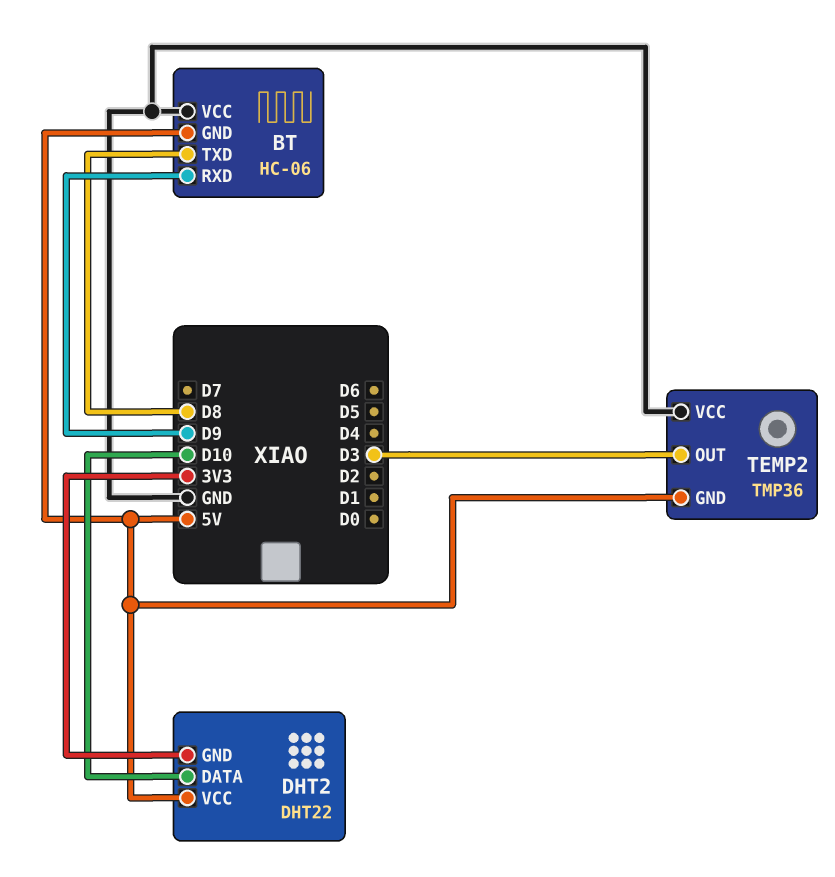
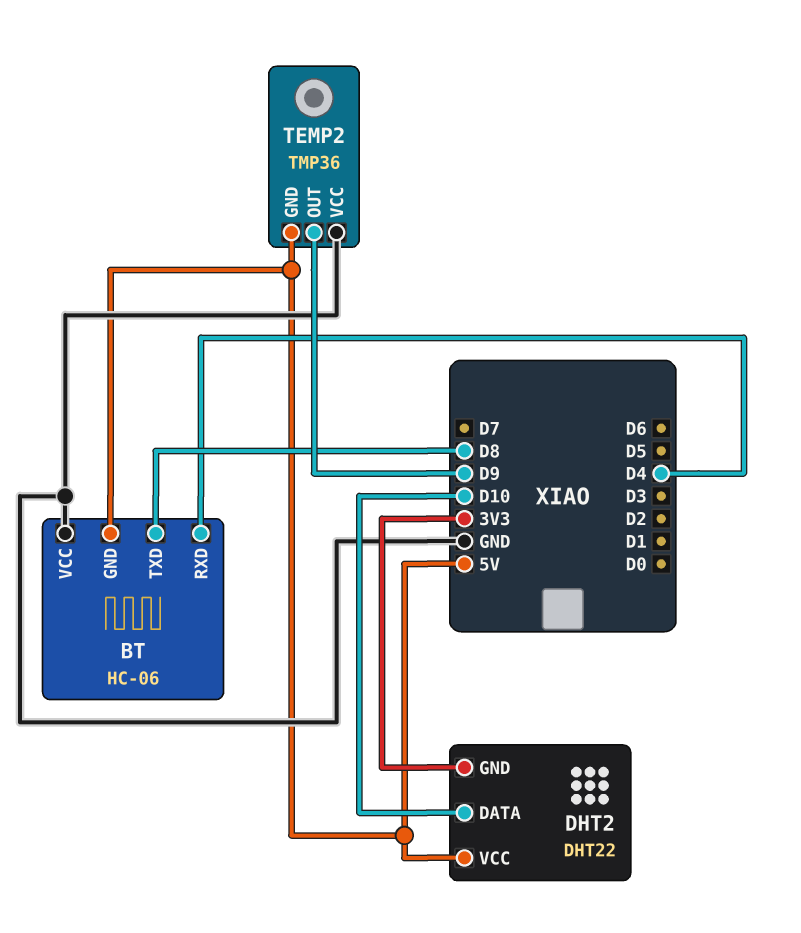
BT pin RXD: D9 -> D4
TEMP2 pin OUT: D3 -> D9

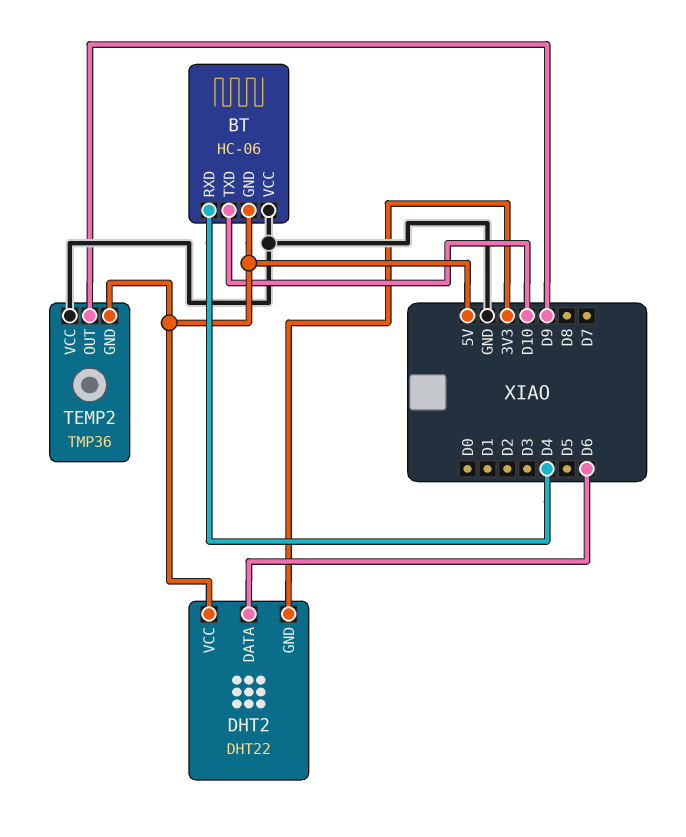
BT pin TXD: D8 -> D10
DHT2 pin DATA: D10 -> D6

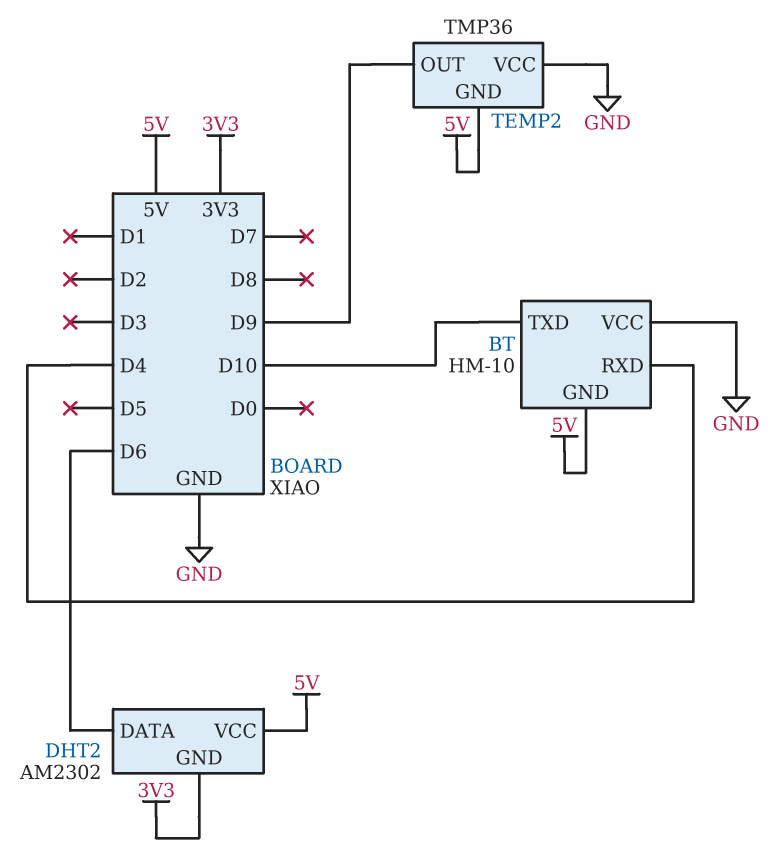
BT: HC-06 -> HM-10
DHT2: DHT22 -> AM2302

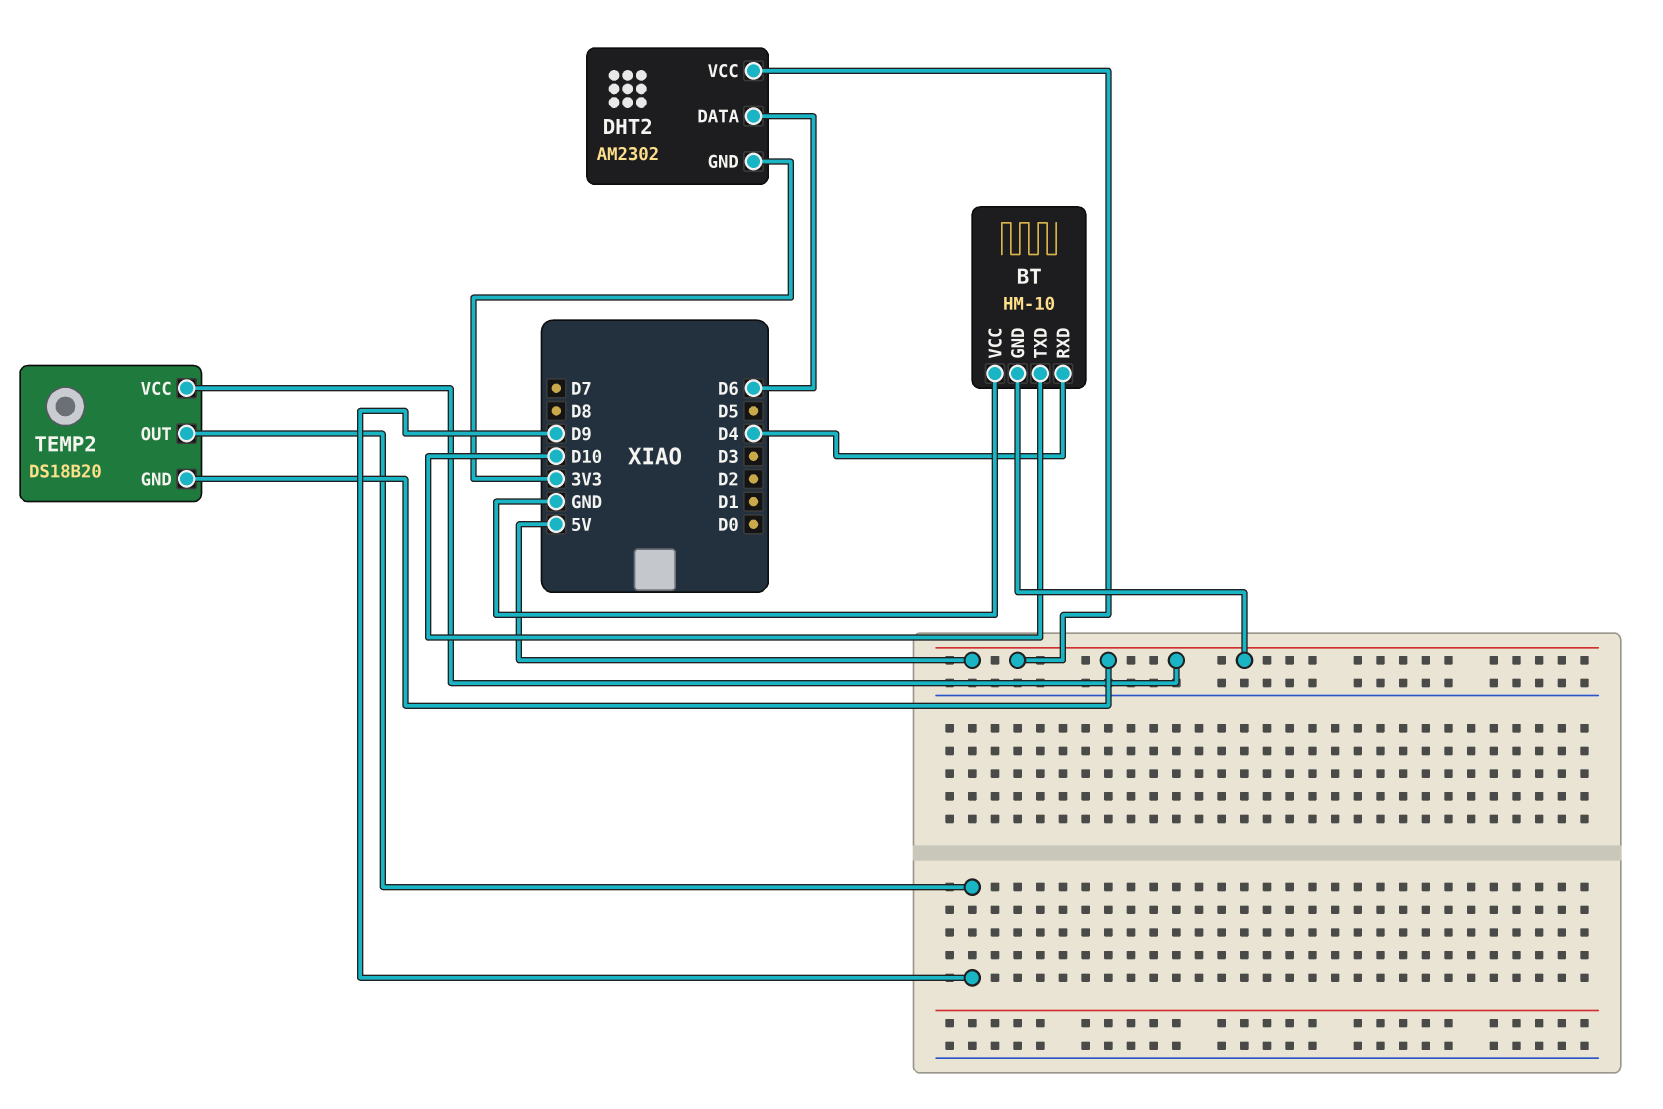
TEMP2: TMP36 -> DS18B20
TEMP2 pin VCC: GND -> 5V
--
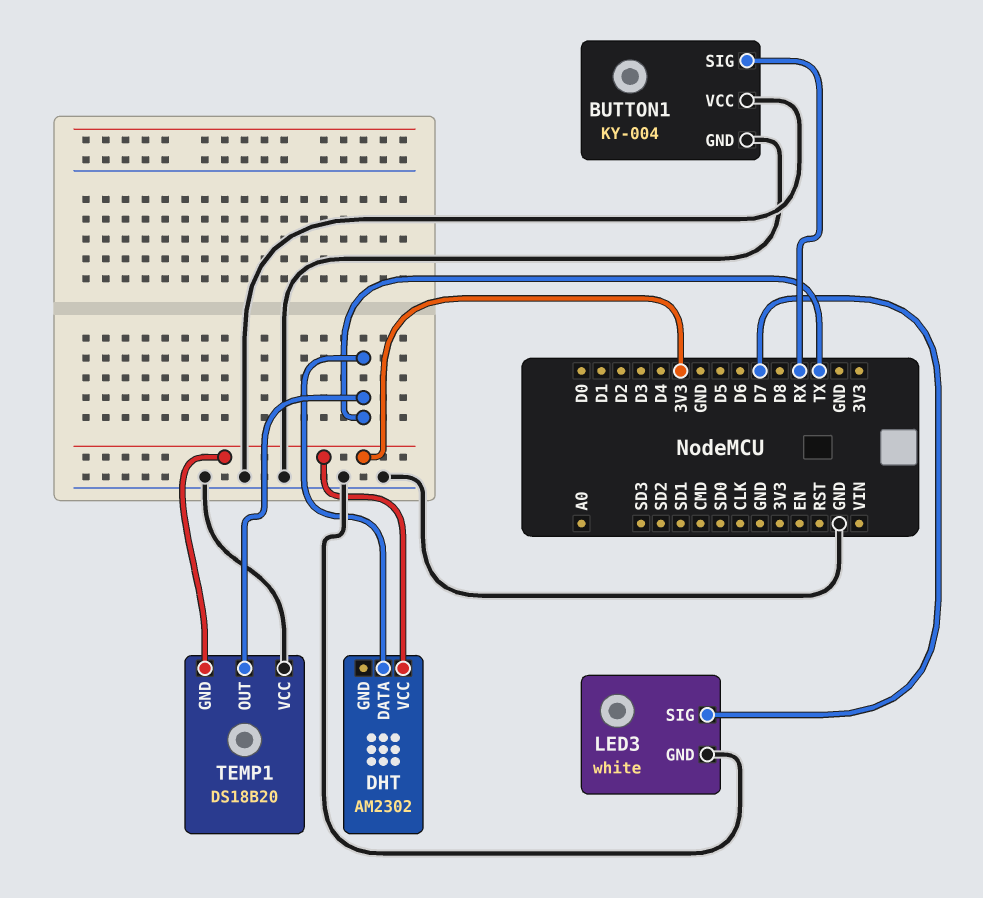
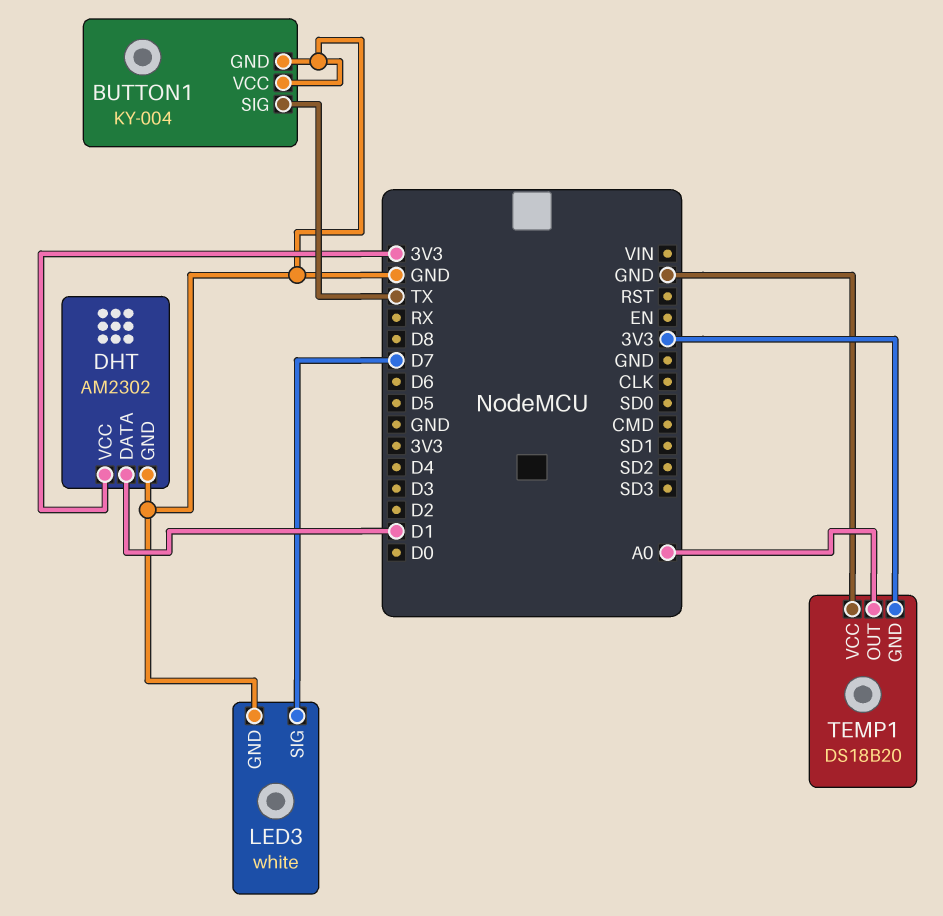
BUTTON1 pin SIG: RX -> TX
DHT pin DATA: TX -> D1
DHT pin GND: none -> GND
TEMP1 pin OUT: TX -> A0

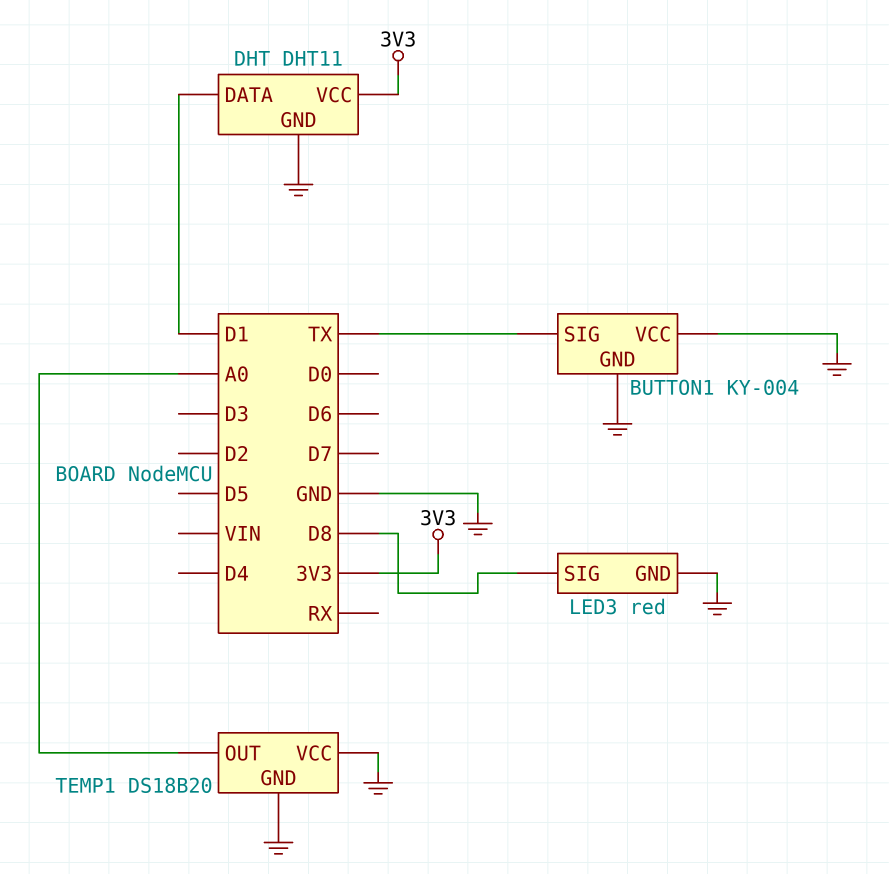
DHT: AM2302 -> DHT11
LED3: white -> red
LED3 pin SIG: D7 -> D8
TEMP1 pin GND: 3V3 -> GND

▶ _Exercise objective_:
I'd like every line with the string "DATA" copied from the listing.

▶ _Task response_:
DHT2 pin DATA: D10 -> D6
DHT pin DATA: TX -> D1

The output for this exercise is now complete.